● What you have to do
How many of the lines in the material below contain the word "white"? Give the number alone.

(Input for this task Opens)

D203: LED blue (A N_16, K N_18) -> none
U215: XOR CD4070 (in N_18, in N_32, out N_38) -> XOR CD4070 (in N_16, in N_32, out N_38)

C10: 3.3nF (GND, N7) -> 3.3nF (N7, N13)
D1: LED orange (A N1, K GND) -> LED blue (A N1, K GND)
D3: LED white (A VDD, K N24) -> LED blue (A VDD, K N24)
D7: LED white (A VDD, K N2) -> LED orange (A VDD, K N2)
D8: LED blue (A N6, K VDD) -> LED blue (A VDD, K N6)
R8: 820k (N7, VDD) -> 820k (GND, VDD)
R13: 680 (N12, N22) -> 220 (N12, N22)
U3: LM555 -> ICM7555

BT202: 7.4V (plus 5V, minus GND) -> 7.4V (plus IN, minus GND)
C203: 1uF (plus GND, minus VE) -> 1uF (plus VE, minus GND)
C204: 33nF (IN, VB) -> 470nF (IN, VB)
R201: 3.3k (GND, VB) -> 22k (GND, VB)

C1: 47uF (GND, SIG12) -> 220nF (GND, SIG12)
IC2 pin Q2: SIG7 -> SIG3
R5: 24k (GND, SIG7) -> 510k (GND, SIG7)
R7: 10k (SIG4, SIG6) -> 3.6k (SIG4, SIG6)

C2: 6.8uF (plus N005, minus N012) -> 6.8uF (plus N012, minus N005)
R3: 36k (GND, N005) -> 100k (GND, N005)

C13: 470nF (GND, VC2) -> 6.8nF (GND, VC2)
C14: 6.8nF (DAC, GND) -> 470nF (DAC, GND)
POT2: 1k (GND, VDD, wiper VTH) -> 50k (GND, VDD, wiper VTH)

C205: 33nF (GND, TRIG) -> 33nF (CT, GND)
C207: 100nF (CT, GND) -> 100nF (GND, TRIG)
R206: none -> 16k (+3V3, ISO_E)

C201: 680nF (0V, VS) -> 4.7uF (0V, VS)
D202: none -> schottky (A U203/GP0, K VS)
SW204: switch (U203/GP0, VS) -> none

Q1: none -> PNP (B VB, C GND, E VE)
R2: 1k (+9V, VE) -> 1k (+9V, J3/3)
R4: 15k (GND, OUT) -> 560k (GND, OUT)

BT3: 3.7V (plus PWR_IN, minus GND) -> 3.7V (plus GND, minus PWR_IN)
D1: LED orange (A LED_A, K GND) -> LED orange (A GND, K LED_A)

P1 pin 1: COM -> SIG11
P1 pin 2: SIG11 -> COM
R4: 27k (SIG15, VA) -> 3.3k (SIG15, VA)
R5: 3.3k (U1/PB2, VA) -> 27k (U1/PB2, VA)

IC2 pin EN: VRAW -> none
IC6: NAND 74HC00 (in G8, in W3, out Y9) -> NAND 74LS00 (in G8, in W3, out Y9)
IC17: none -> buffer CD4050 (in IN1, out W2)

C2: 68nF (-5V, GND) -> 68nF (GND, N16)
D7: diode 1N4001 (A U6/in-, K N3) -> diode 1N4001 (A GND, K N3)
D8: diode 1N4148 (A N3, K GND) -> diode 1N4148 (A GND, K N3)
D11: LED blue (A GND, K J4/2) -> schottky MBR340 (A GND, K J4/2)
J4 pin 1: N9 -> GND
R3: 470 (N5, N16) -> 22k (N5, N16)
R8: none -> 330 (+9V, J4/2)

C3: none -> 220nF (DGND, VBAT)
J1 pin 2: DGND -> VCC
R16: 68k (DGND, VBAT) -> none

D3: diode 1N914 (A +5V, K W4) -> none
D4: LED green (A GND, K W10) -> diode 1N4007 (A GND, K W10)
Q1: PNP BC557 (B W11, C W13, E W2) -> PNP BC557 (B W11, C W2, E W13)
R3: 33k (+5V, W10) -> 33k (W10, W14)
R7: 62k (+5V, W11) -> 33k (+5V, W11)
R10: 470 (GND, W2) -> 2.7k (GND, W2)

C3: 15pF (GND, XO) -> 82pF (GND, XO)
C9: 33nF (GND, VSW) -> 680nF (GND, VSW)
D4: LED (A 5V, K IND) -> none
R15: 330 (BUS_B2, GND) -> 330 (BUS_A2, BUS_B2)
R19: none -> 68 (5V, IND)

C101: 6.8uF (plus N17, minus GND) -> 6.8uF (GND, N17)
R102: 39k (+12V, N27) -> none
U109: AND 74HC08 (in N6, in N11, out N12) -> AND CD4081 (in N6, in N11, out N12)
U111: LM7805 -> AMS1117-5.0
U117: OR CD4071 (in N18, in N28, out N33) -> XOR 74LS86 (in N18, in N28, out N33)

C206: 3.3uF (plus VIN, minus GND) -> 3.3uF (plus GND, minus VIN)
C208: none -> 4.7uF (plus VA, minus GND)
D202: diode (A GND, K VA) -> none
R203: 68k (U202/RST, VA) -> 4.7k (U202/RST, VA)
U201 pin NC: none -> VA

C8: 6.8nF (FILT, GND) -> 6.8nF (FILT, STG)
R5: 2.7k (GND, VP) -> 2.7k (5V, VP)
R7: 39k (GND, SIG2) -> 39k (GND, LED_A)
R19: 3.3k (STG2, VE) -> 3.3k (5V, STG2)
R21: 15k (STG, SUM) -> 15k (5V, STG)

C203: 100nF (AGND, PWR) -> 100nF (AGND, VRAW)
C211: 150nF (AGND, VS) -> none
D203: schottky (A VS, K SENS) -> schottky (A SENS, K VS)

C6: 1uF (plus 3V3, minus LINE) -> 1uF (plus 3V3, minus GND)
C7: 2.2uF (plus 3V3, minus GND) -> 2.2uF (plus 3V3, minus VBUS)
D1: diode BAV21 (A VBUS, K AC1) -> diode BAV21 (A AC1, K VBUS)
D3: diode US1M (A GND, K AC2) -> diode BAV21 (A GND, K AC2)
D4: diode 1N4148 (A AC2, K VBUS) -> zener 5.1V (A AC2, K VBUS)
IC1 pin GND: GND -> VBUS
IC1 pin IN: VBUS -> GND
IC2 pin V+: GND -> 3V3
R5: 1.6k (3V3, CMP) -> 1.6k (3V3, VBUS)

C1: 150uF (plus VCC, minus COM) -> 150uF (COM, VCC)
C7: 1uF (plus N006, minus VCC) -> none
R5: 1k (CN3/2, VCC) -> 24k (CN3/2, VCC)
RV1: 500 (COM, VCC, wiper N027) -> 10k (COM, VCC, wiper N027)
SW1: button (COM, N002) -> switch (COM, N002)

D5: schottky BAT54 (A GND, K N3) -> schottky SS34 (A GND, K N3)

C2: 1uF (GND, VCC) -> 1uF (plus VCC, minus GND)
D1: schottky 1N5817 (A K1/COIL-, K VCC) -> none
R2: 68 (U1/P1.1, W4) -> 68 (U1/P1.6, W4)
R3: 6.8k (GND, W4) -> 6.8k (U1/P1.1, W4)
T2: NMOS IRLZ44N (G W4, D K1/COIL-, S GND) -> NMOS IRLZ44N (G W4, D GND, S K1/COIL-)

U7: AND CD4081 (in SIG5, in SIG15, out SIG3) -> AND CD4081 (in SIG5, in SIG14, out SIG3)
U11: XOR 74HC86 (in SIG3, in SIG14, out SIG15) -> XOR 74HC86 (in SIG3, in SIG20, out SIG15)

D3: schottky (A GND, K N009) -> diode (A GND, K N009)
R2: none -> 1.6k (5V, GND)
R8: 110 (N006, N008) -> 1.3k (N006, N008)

(Input for this task Closes)

● Solution to this exercise
2